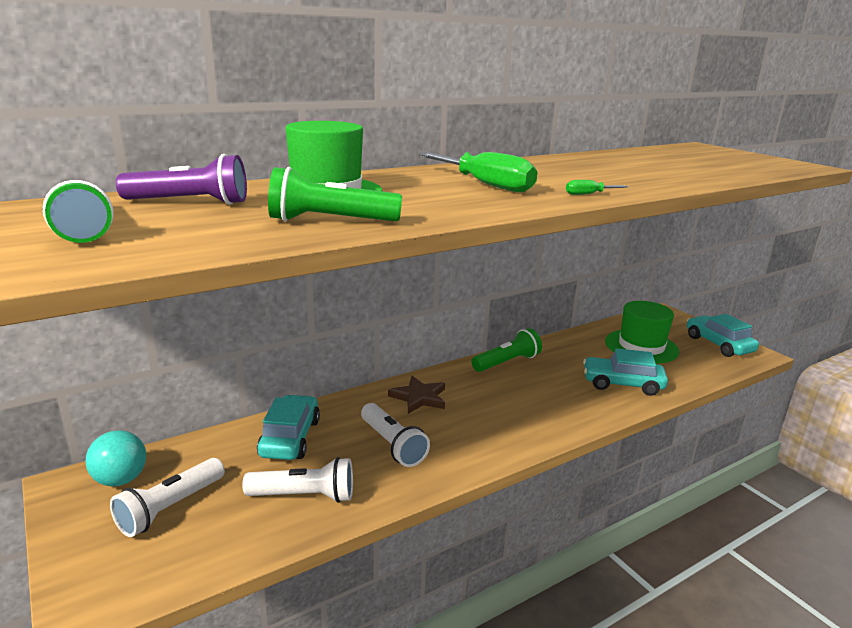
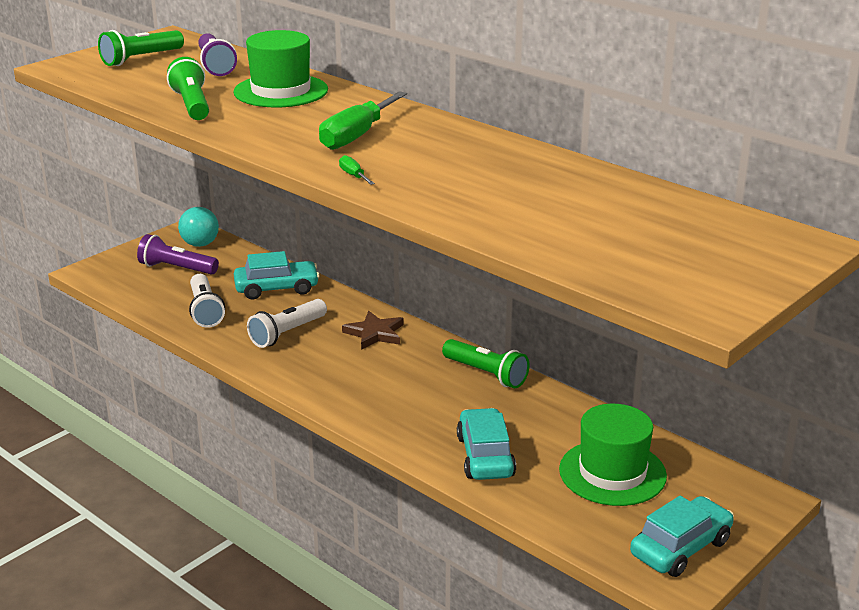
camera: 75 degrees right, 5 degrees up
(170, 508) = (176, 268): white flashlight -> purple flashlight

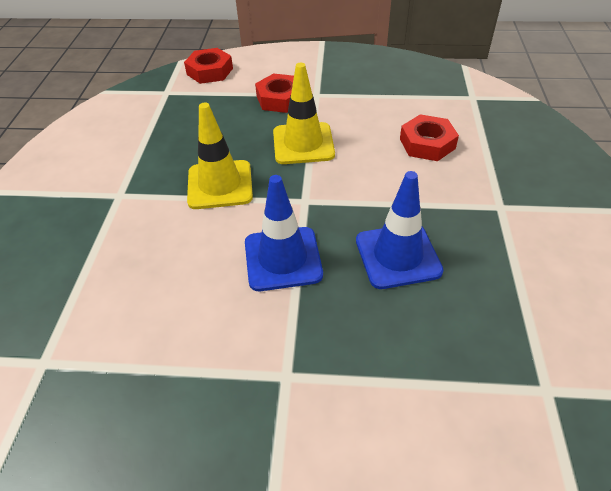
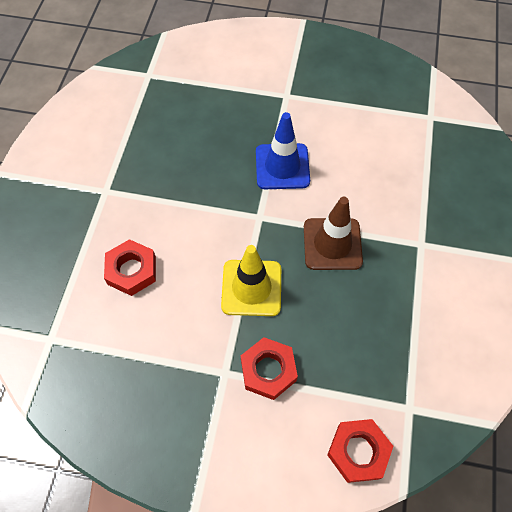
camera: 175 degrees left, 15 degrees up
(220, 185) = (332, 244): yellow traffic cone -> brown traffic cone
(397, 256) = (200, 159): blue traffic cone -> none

WORK TO COMPLETE => The lines in the entries above that carry the word "camera" must be copied.

OUTPUT FOR THIS TASK =>
camera: 75 degrees right, 5 degrees up
camera: 175 degrees left, 15 degrees up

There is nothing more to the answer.